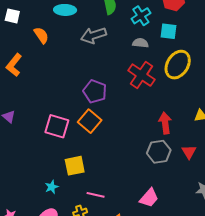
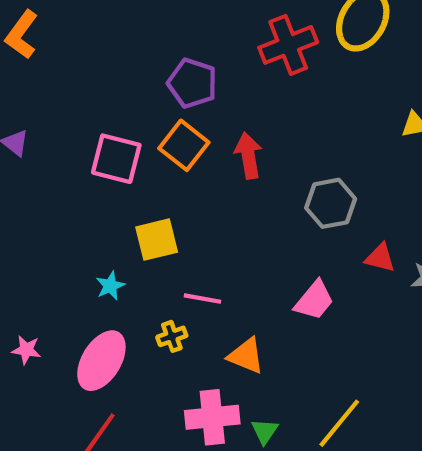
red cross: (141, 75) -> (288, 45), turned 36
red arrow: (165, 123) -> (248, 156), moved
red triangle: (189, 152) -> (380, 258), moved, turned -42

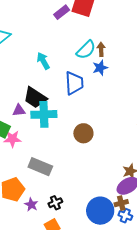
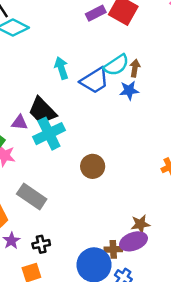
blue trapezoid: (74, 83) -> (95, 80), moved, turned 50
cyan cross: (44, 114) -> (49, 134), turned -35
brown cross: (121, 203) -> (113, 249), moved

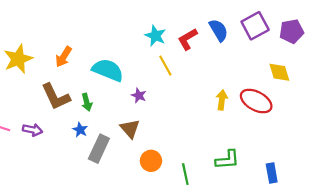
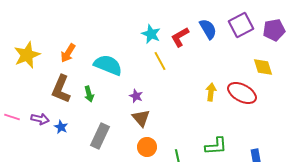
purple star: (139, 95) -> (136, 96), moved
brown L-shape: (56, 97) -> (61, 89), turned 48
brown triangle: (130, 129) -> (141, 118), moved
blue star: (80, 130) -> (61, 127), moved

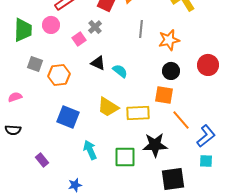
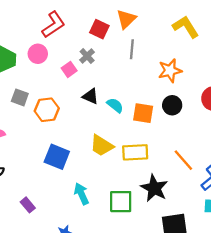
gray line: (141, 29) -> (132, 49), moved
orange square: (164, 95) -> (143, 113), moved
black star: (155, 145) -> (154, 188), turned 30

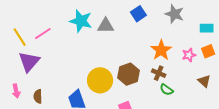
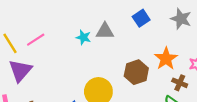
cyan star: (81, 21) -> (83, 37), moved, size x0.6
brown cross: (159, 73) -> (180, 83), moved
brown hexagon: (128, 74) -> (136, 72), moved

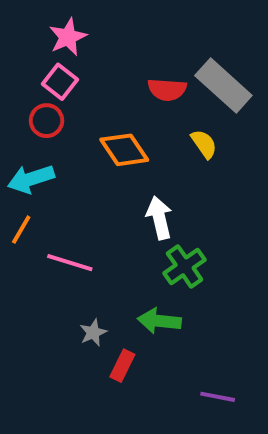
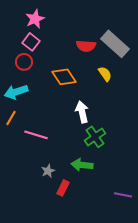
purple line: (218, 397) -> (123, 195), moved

☆ ☆ ☆ ☆ ☆ ☆ ☆

● **Task item**
Return each line among the entries that holds the word "purple".

● **Response box**
purple star: (139, 95) -> (136, 96), moved
purple line: (218, 397) -> (123, 195), moved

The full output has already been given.